● **Task brief**:
Show the lines below where "purple" occurs.

● **Information shown**:
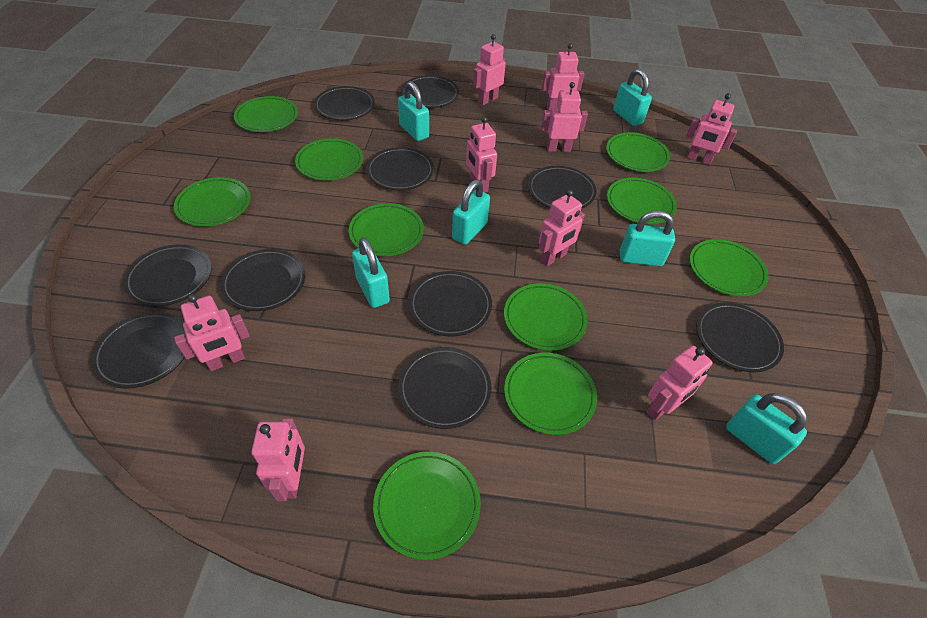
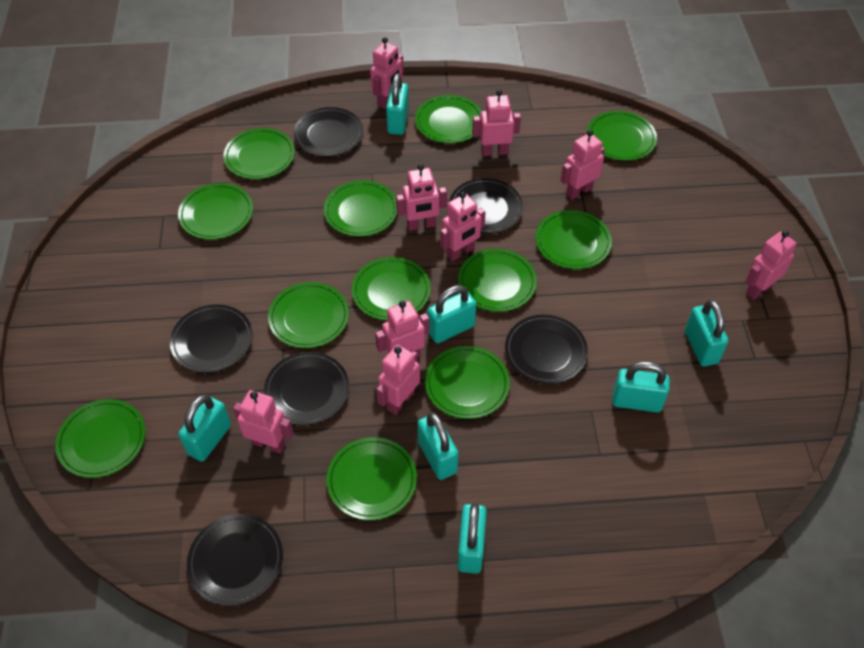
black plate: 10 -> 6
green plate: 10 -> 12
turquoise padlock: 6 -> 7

--

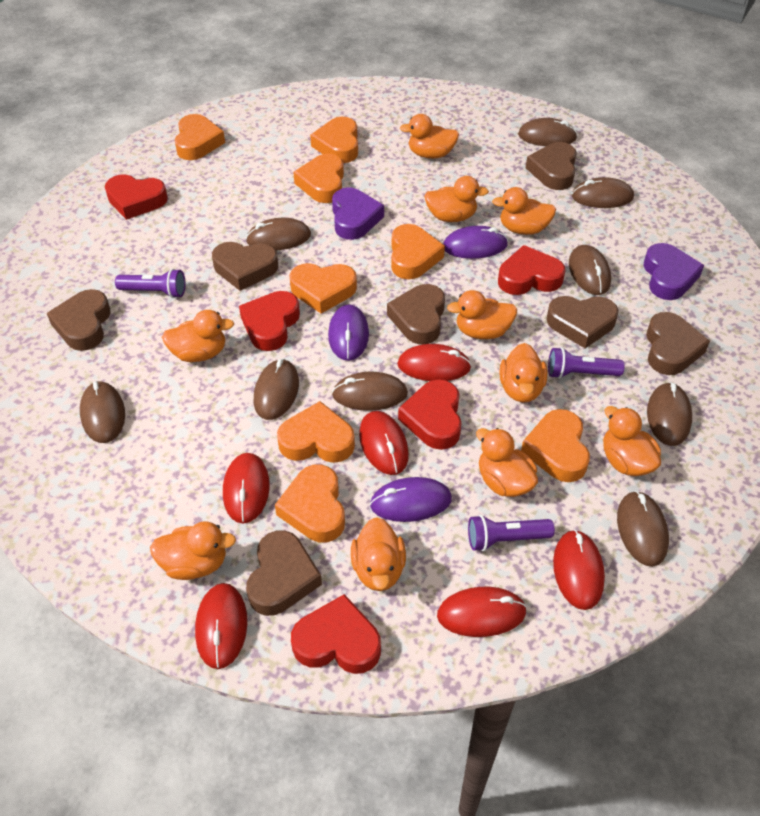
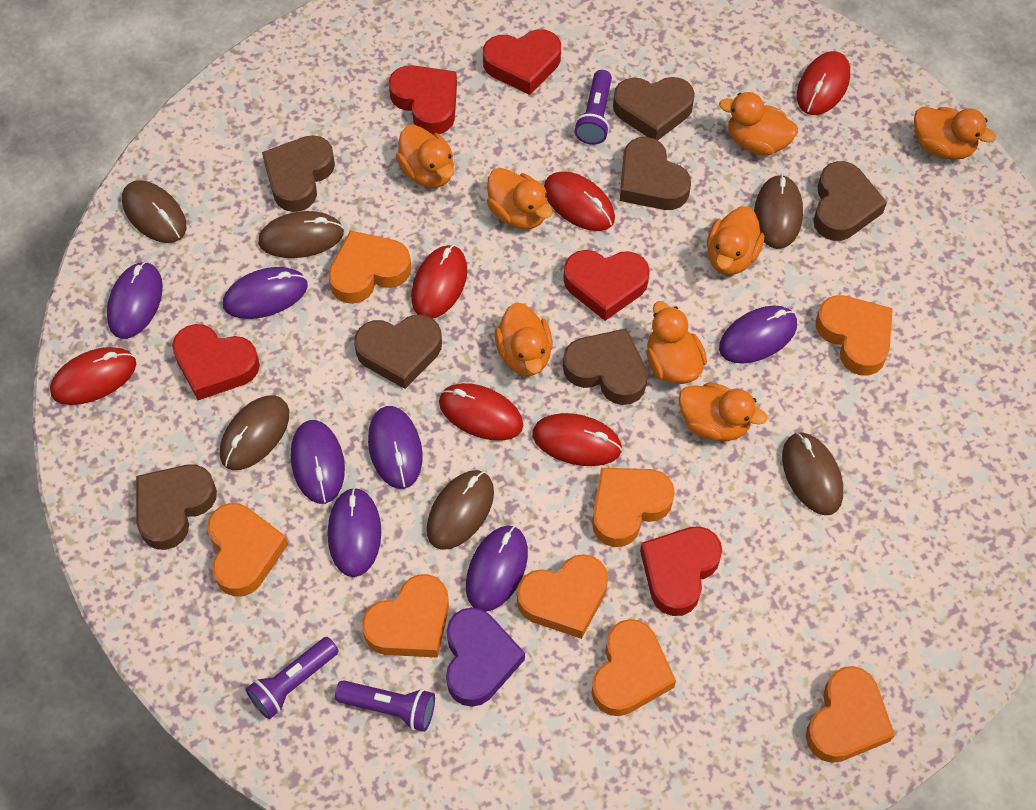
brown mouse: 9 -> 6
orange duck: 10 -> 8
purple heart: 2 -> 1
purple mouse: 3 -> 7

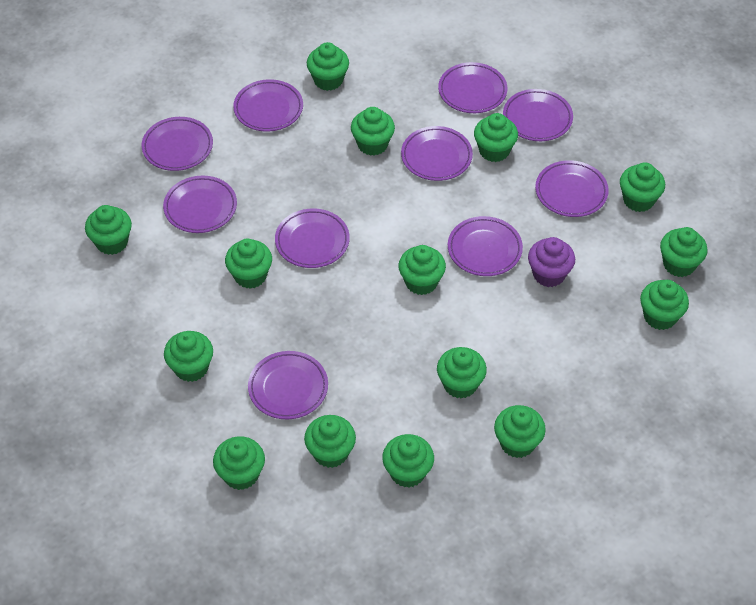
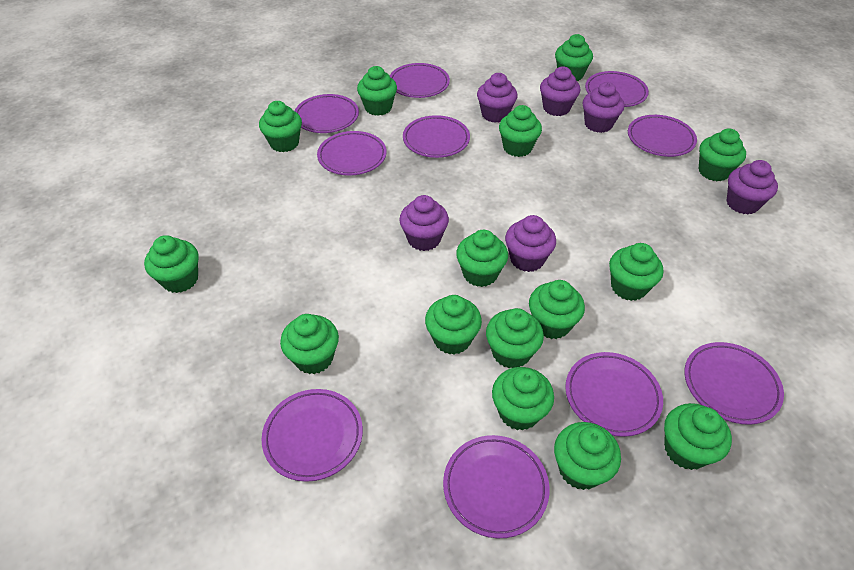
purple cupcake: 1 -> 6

● **Solution below**:
purple heart: 2 -> 1
purple mouse: 3 -> 7
purple cupcake: 1 -> 6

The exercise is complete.